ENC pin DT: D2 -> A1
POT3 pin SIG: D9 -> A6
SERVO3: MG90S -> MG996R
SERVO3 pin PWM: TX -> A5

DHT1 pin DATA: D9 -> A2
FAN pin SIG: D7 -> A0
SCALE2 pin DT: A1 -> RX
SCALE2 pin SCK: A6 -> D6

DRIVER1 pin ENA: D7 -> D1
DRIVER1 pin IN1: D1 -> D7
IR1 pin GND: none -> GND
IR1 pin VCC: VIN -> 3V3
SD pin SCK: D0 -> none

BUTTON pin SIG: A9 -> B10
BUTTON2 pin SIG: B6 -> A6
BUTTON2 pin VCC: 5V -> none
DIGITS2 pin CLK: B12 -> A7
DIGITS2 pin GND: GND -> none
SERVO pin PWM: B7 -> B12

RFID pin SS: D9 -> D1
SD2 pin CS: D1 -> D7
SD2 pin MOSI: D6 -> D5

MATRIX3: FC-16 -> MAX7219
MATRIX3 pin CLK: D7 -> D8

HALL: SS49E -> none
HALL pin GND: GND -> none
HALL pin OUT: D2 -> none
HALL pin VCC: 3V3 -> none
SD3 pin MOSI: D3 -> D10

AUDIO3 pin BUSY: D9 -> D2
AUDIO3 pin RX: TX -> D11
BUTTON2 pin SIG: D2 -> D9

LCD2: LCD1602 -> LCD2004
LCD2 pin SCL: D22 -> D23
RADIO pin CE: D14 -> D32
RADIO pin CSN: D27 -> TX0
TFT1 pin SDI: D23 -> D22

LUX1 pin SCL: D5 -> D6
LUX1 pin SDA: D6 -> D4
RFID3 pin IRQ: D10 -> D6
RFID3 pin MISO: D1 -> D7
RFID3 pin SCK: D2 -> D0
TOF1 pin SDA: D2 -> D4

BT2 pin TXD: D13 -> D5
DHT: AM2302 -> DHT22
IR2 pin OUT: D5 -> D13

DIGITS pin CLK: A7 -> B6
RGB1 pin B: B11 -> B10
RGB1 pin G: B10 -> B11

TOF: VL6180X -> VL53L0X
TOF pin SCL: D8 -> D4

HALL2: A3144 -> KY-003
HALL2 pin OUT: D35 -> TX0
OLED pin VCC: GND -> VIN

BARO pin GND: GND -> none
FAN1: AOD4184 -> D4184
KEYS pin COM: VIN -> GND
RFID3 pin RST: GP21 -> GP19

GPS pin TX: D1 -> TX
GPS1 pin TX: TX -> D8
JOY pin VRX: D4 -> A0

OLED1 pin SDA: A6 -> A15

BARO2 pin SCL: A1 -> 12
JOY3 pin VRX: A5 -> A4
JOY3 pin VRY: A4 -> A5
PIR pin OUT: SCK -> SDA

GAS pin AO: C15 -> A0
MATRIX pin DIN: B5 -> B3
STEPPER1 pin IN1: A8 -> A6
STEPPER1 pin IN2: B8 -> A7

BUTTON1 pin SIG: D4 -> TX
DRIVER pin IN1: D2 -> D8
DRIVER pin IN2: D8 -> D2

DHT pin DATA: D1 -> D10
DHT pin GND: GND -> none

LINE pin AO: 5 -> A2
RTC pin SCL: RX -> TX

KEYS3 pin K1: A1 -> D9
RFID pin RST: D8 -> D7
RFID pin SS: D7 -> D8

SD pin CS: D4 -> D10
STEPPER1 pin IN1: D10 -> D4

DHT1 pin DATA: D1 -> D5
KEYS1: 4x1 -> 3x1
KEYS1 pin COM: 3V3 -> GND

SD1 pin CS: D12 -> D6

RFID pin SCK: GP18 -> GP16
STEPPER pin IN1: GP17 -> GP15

----------------------------------------

Your job is to print exactly the lines that run from the top of the entries through the line with "DRIVER1 pin IN1: D1 -> D7", and no others.

ENC pin DT: D2 -> A1
POT3 pin SIG: D9 -> A6
SERVO3: MG90S -> MG996R
SERVO3 pin PWM: TX -> A5

DHT1 pin DATA: D9 -> A2
FAN pin SIG: D7 -> A0
SCALE2 pin DT: A1 -> RX
SCALE2 pin SCK: A6 -> D6

DRIVER1 pin ENA: D7 -> D1
DRIVER1 pin IN1: D1 -> D7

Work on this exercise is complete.